● **Problem to work on**: Your output should be the complete listing, word for word, with no pictures in it.
Dataset extract Start Marker
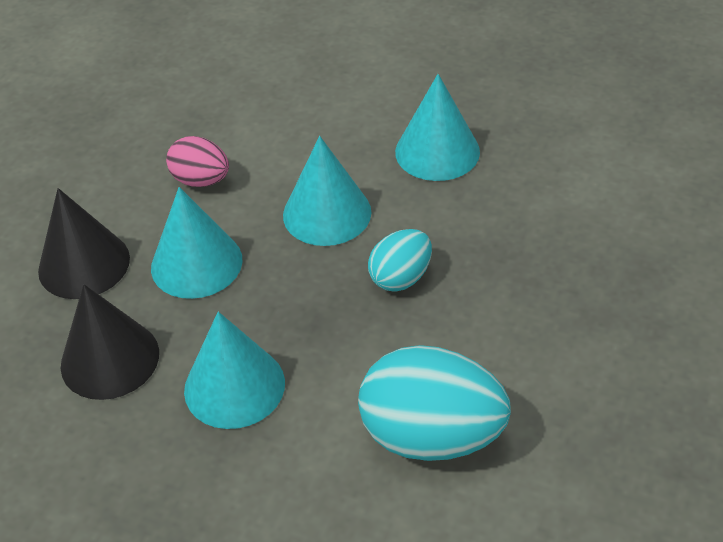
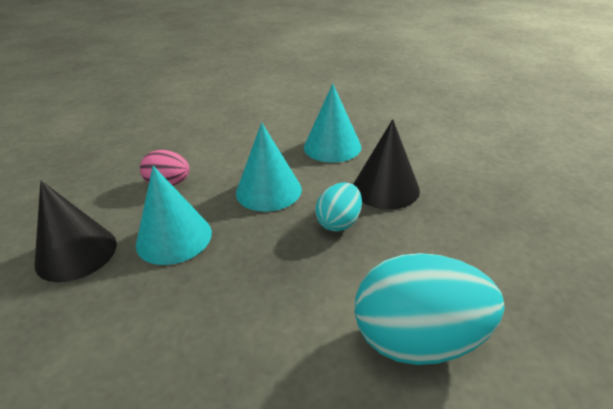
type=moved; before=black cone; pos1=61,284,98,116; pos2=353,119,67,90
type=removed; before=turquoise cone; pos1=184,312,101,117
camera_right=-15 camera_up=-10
Dataset extract End Marker
● **Solution to this task**:
type=moved; before=black cone; pos1=61,284,98,116; pos2=353,119,67,90
type=removed; before=turquoise cone; pos1=184,312,101,117
camera_right=-15 camera_up=-10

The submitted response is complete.